→ EXTRACTED DATA
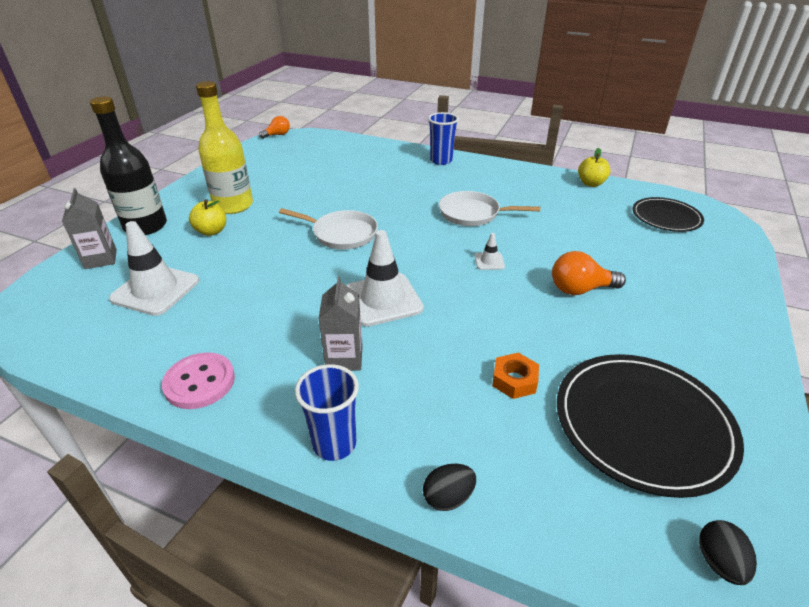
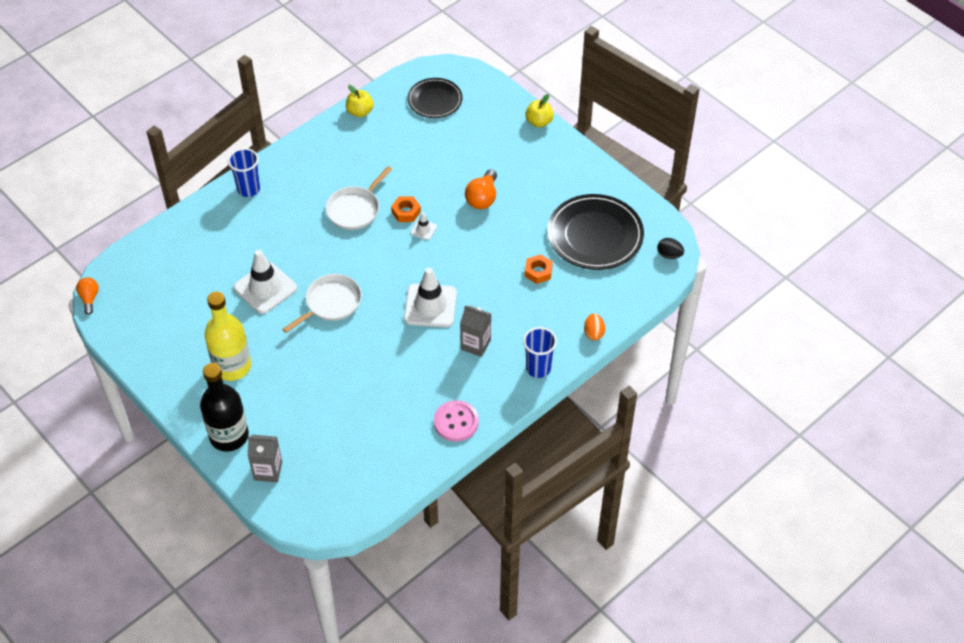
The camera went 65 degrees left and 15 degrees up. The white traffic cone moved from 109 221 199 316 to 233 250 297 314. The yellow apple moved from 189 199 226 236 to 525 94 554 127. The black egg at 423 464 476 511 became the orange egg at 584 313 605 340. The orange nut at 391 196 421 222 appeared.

--

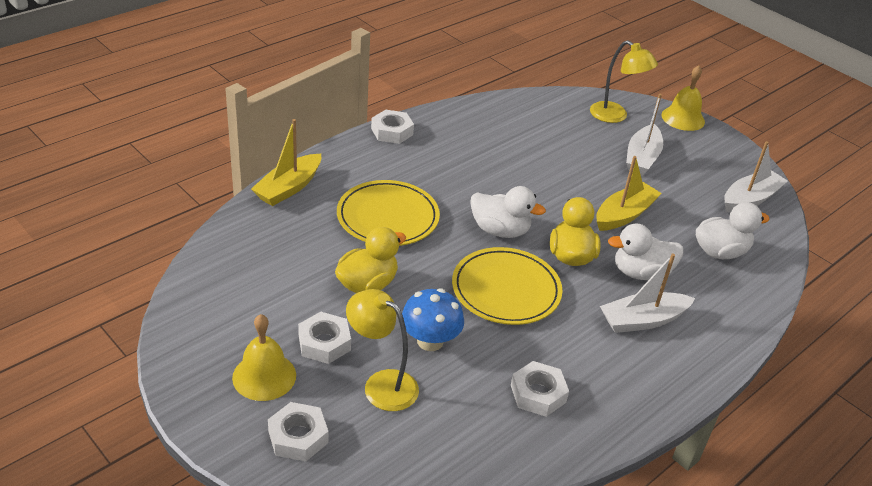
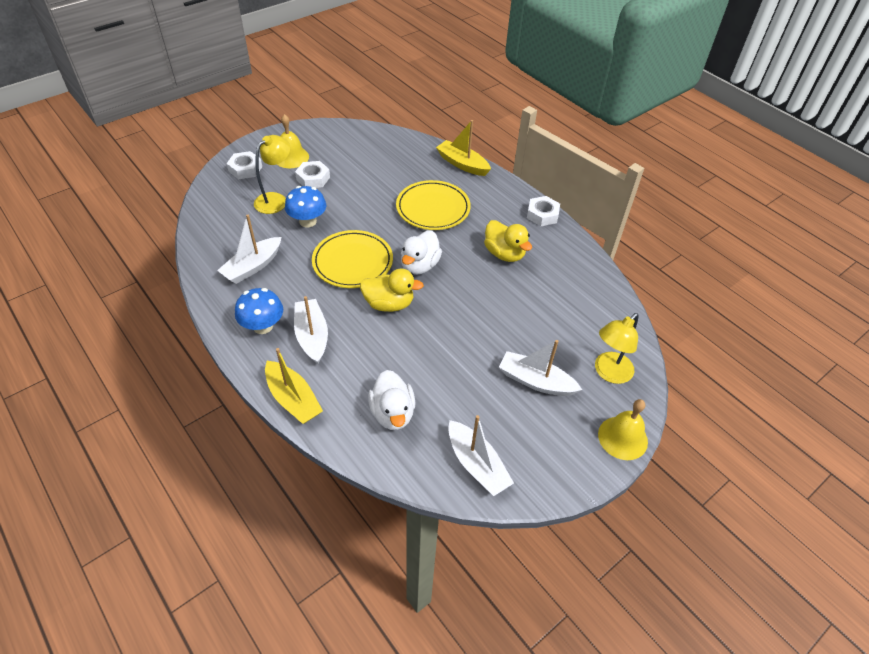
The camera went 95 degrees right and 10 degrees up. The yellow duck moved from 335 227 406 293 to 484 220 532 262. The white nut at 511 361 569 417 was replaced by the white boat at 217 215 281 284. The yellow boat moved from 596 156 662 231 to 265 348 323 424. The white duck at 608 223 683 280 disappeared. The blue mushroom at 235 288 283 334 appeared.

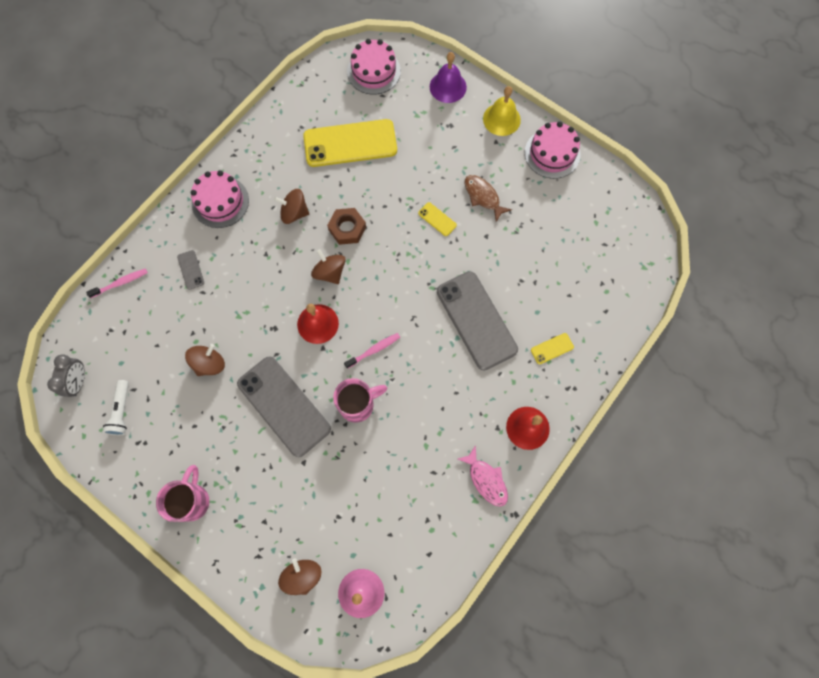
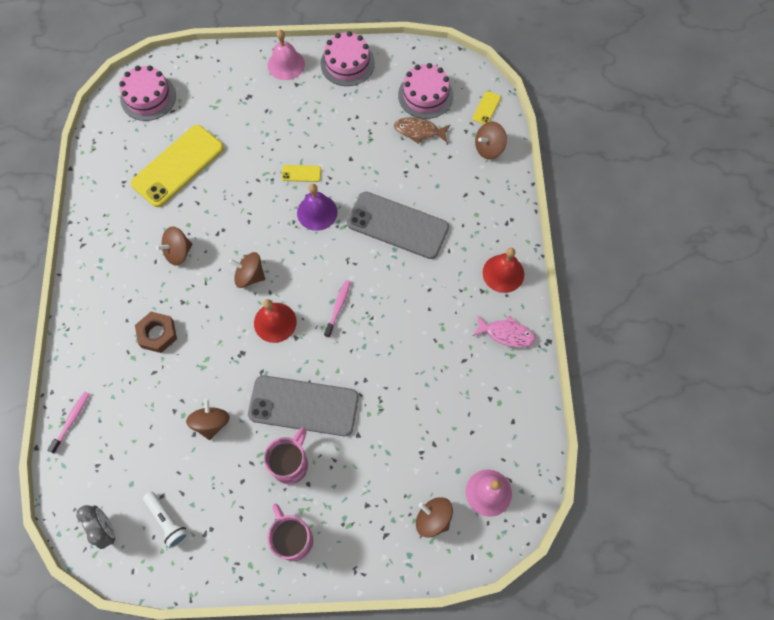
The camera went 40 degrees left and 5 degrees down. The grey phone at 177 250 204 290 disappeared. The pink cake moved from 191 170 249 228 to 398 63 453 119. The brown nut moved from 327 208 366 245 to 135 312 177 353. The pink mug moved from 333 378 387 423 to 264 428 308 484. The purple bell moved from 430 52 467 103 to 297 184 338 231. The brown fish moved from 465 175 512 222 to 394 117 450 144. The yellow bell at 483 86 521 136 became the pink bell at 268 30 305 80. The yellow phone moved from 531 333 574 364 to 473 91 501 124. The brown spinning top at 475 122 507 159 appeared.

→ TASK TO CARRY OUT
Return exactly the part of the listing above that opens with the line containing "The camera went 95" and closes with the line containing "The camera went 40". Pictures stay out.

→ EXERCISE SOLUTION
The camera went 95 degrees right and 10 degrees up. The yellow duck moved from 335 227 406 293 to 484 220 532 262. The white nut at 511 361 569 417 was replaced by the white boat at 217 215 281 284. The yellow boat moved from 596 156 662 231 to 265 348 323 424. The white duck at 608 223 683 280 disappeared. The blue mushroom at 235 288 283 334 appeared.

The camera went 40 degrees left and 5 degrees down. The grey phone at 177 250 204 290 disappeared. The pink cake moved from 191 170 249 228 to 398 63 453 119. The brown nut moved from 327 208 366 245 to 135 312 177 353. The pink mug moved from 333 378 387 423 to 264 428 308 484. The purple bell moved from 430 52 467 103 to 297 184 338 231. The brown fish moved from 465 175 512 222 to 394 117 450 144. The yellow bell at 483 86 521 136 became the pink bell at 268 30 305 80. The yellow phone moved from 531 333 574 364 to 473 91 501 124. The brown spinning top at 475 122 507 159 appeared.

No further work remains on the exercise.